====== Dataset

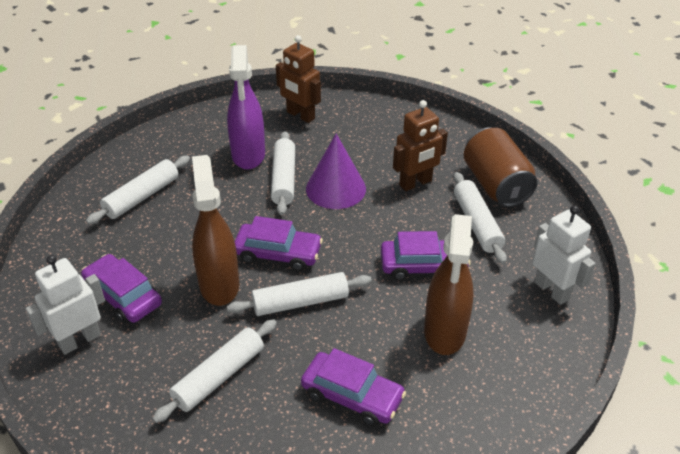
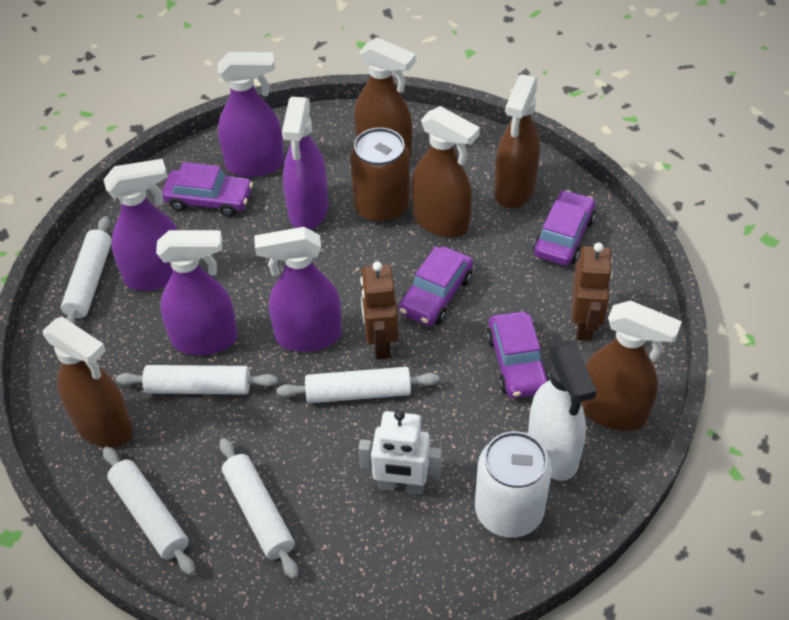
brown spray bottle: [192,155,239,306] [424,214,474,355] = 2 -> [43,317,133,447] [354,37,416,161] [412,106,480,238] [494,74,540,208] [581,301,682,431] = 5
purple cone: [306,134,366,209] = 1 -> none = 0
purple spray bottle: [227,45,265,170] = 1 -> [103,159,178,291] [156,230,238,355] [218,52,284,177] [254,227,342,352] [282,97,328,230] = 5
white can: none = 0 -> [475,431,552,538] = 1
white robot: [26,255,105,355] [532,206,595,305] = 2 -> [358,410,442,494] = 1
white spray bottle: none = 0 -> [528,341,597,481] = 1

============

▶ _What the exercise asks_: At the line with "purple cone: [306,134,366,209]", begin reproducing the material above exactly, and continue through its last line.

▶ _Completed task_:
purple cone: [306,134,366,209] = 1 -> none = 0
purple spray bottle: [227,45,265,170] = 1 -> [103,159,178,291] [156,230,238,355] [218,52,284,177] [254,227,342,352] [282,97,328,230] = 5
white can: none = 0 -> [475,431,552,538] = 1
white robot: [26,255,105,355] [532,206,595,305] = 2 -> [358,410,442,494] = 1
white spray bottle: none = 0 -> [528,341,597,481] = 1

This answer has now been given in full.